[Input]:
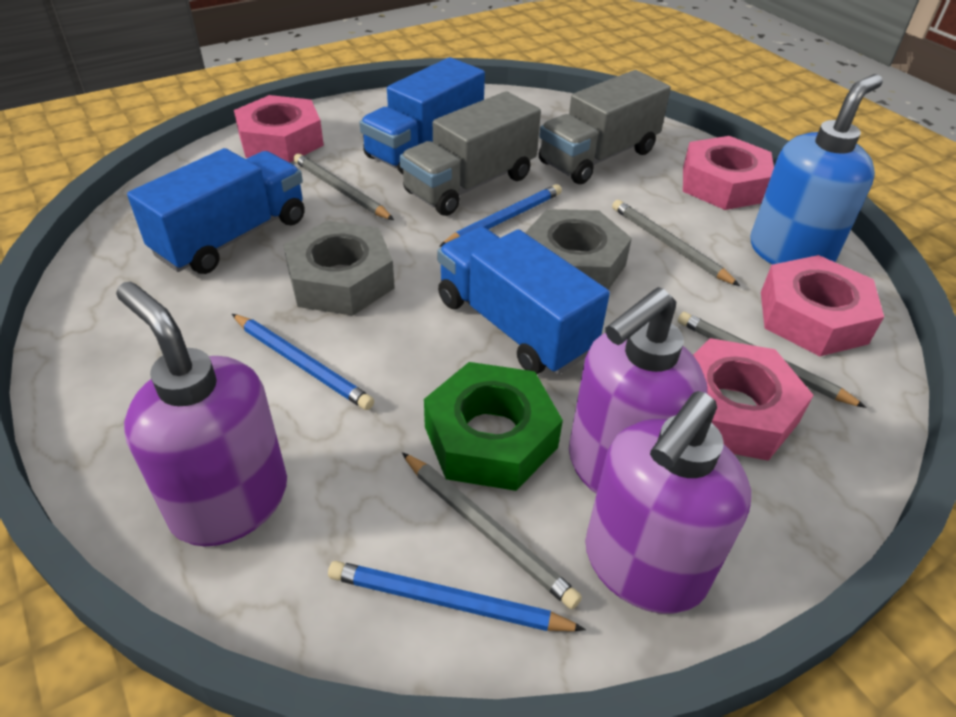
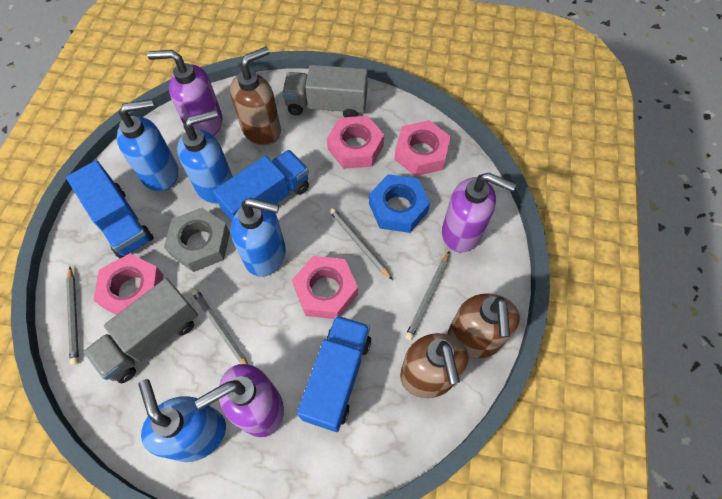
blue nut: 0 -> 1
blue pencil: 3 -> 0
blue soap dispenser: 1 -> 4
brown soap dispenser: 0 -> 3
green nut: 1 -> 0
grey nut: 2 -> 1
---
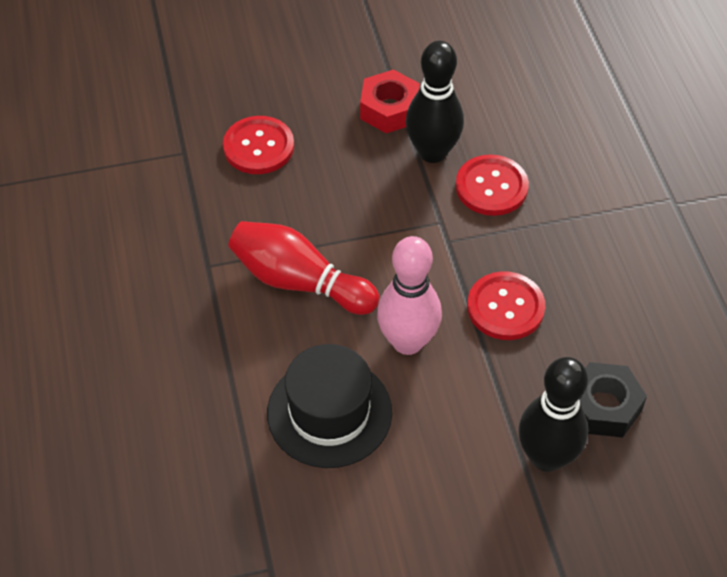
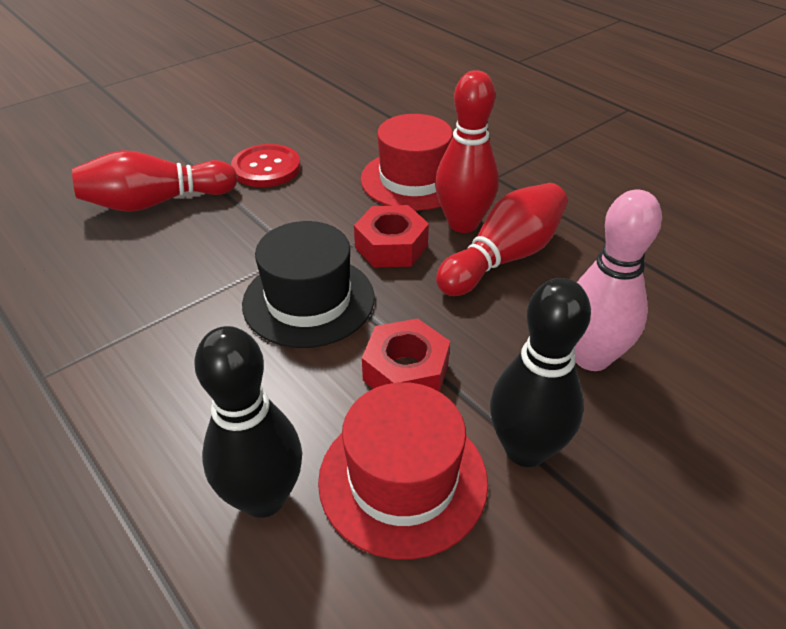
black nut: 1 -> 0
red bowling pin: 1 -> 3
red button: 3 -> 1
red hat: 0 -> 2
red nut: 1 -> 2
==
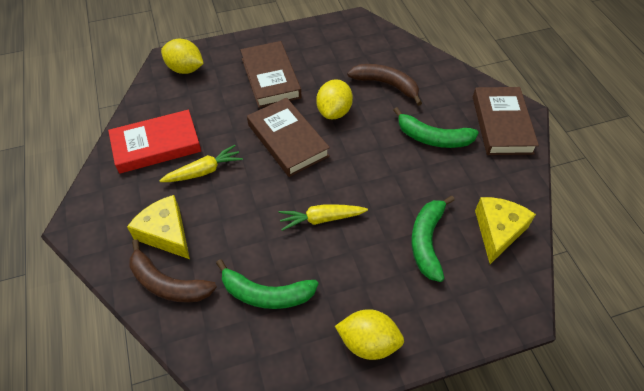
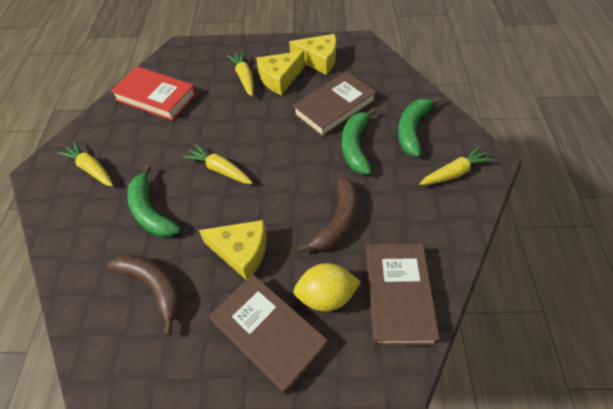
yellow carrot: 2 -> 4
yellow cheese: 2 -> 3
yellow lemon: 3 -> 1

[Exercise]: Search the listing above for the lines with "yellow carrot: 2 -> 4" and "yellow lemon: 3 -> 1", then output those lines and all lines between them exactly.

[Reply]:
yellow carrot: 2 -> 4
yellow cheese: 2 -> 3
yellow lemon: 3 -> 1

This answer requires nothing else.